== WHAT YOU SHOULD DO ==
Reply only with how many lines of the listing below hold the word "bulb".

== THE RECORDS ==
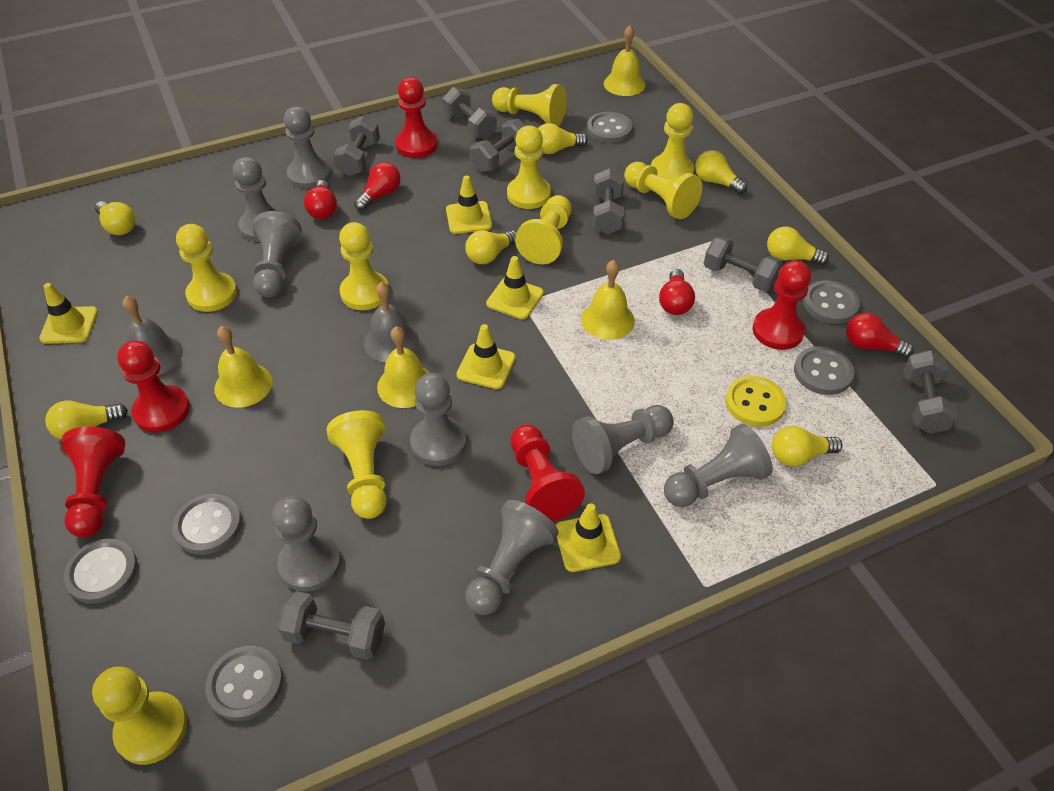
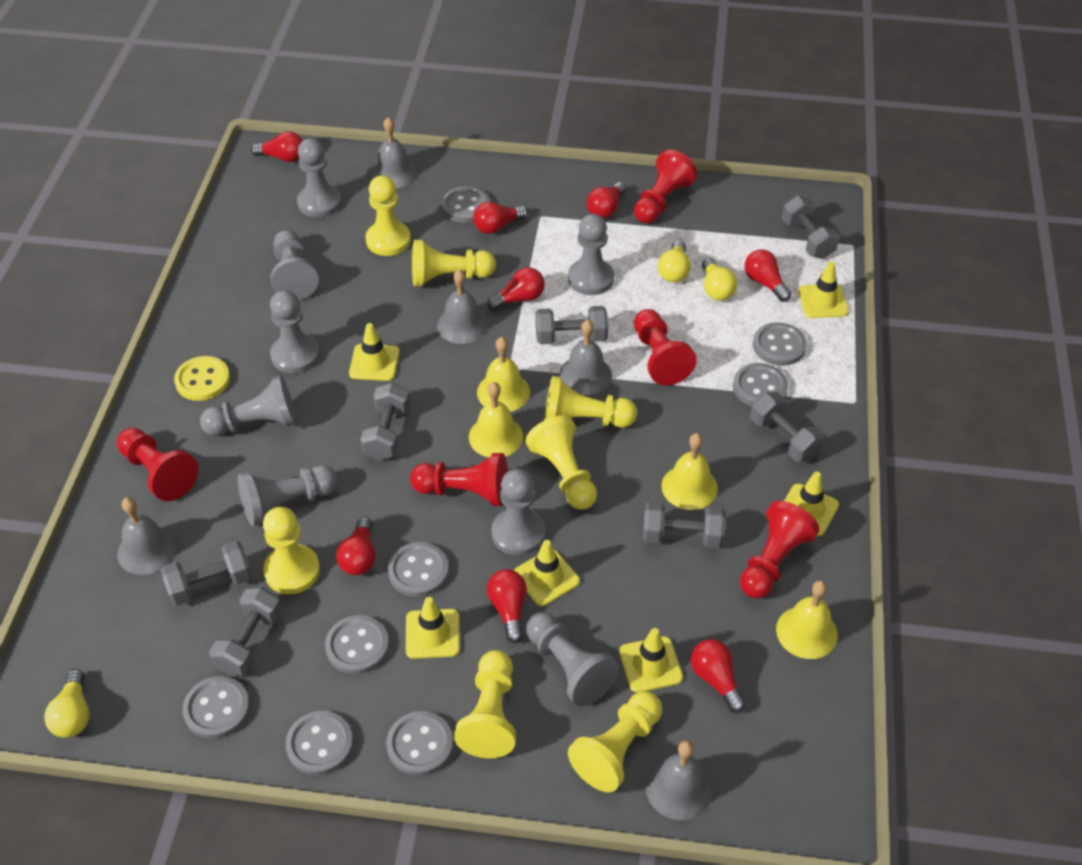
grey bell: 2 -> 5
grey button: 6 -> 8
red light bulb: 4 -> 8
yellow light bulb: 7 -> 3
yellow pawn: 9 -> 7
yellow traffic cone: 5 -> 6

== ANSWER TO THE EXERCISE ==
2